Exercise brief
Of the entries below, return exactly those lines that fall between the one containing "D2: diode BAV21" and the one containing "U1: buffer 74HC125", the two end lines included.

Listed entries
___

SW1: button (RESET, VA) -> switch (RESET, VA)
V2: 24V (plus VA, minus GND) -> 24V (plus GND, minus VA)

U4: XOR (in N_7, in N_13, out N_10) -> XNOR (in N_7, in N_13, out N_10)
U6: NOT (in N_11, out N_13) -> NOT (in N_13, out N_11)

___

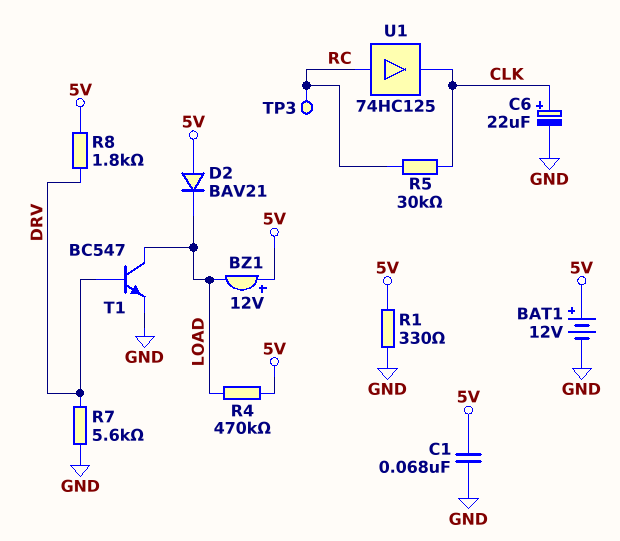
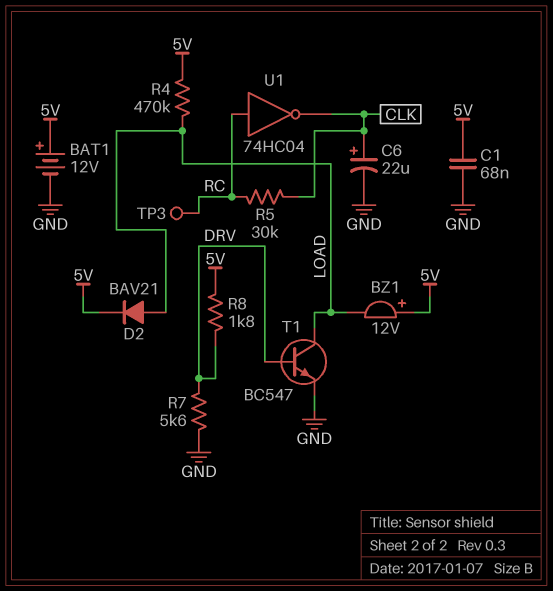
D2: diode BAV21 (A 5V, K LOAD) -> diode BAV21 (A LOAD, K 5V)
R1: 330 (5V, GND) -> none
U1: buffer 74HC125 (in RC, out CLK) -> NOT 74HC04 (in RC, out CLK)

___

Answer below
D2: diode BAV21 (A 5V, K LOAD) -> diode BAV21 (A LOAD, K 5V)
R1: 330 (5V, GND) -> none
U1: buffer 74HC125 (in RC, out CLK) -> NOT 74HC04 (in RC, out CLK)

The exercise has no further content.